- **PROBLEM REQUIREMENTS**: Reproduce exactly the line containing "green apple [438,325,468,355] -> none" and every line after it, through the last line of the records below; add nothing.

(SUPPLIED DATA)

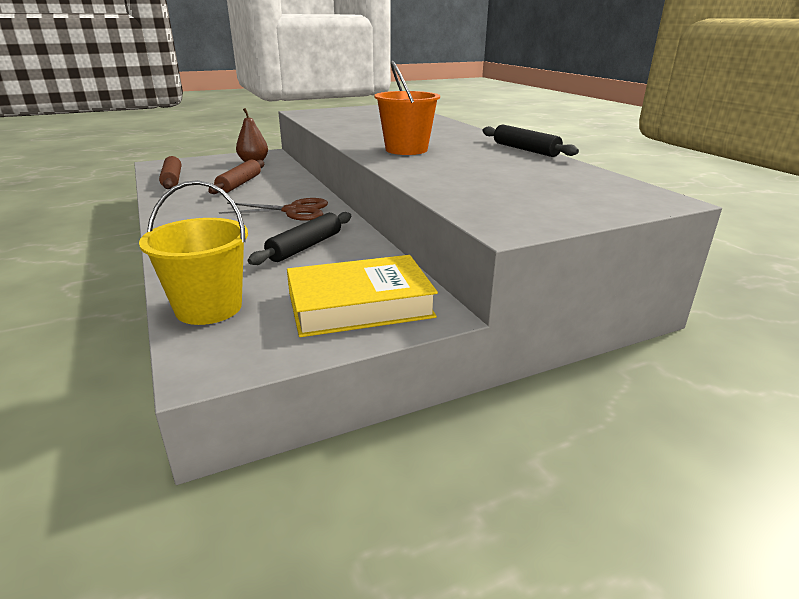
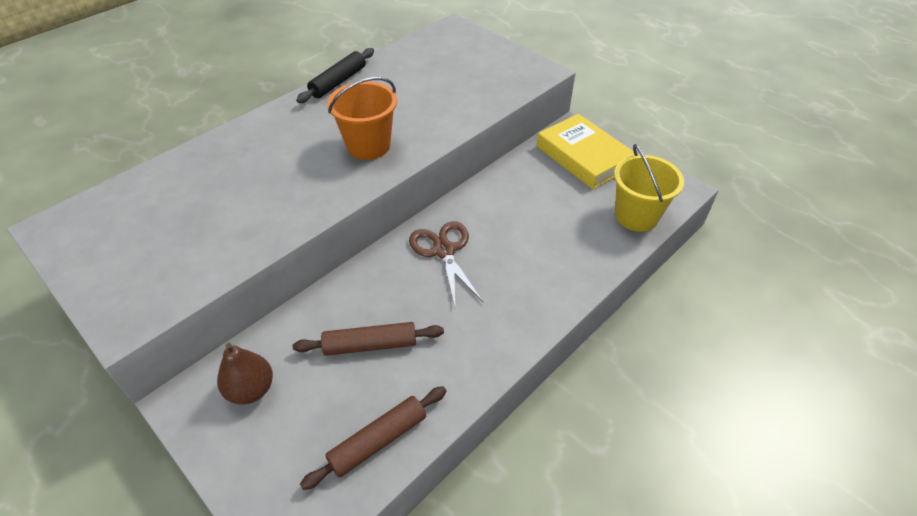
camera: 110 degrees left, 20 degrees up
black rolling pin [248,212,351,265] -> none

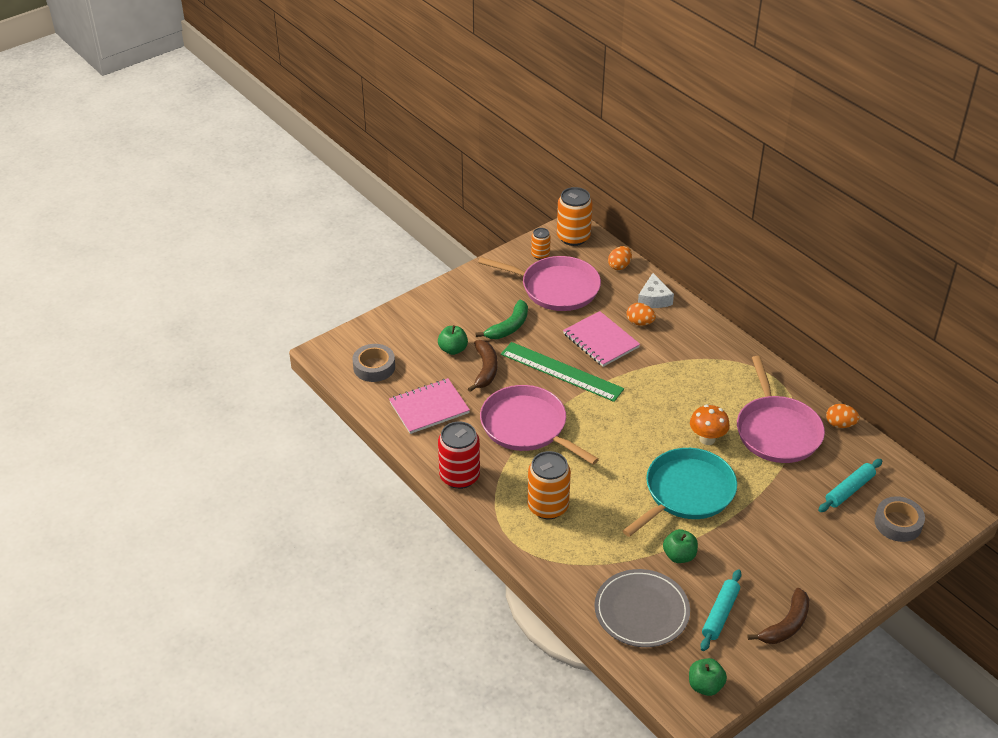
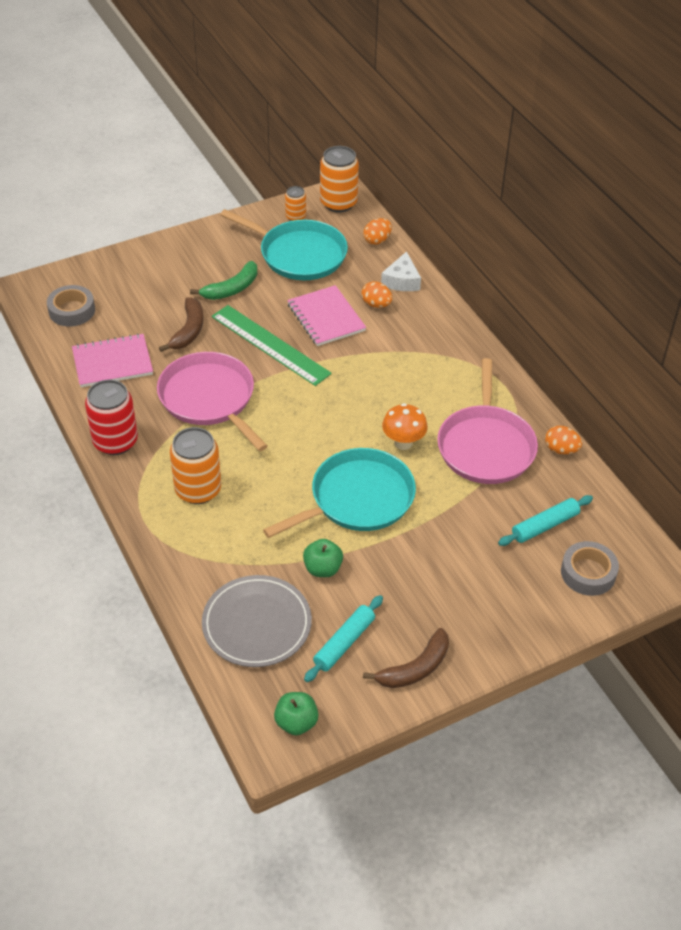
camera: 10 degrees right, 5 degrees up
green apple [438,325,468,355] -> none
pink pan [478,256,601,311] -> turquoise pan [220,209,348,280]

(End SUPPLIED DATA)

- **WRITTEN RESPONSE**:
green apple [438,325,468,355] -> none
pink pan [478,256,601,311] -> turquoise pan [220,209,348,280]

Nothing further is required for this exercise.